--- Information supplied ---

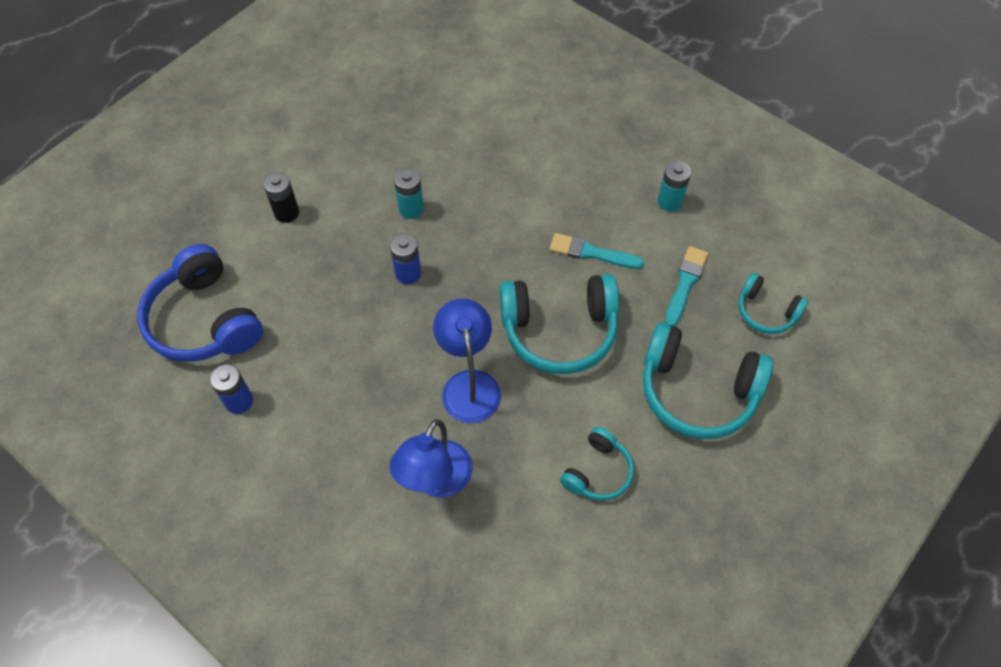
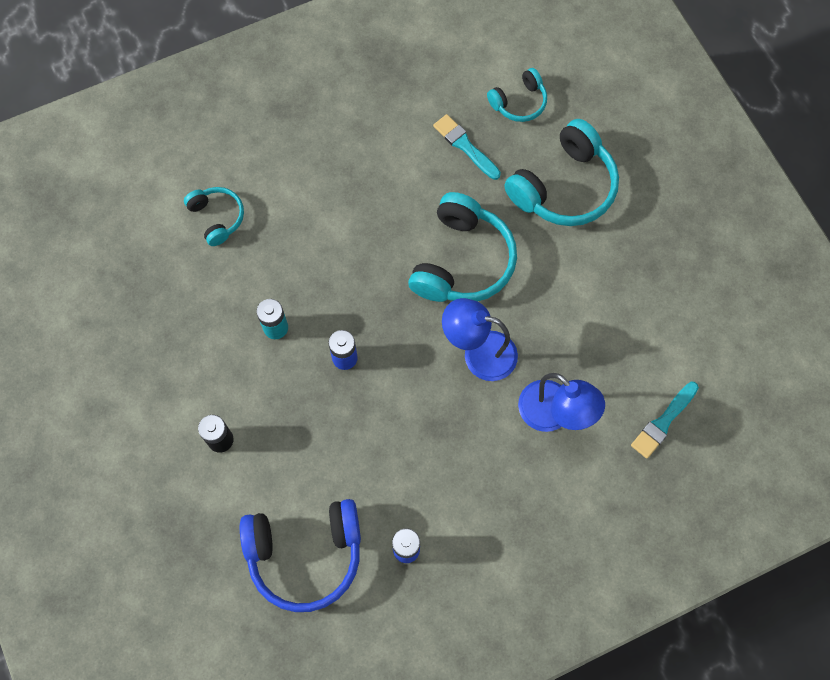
camera: 65 degrees left, 10 degrees up
turquoise brush [550,233,644,269] -> turquoise brush moved to [631,382,699,459]
turquoise headphones [560,427,634,501] -> turquoise headphones moved to [184,187,244,246]
turquoise battery [658,161,691,212] -> none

---

_How to complete this task_
The required result is an exact repetition of the lines from the one containing "turquoise brush [550,233,644,269]" through the last line of the data.

_Task output_
turquoise brush [550,233,644,269] -> turquoise brush moved to [631,382,699,459]
turquoise headphones [560,427,634,501] -> turquoise headphones moved to [184,187,244,246]
turquoise battery [658,161,691,212] -> none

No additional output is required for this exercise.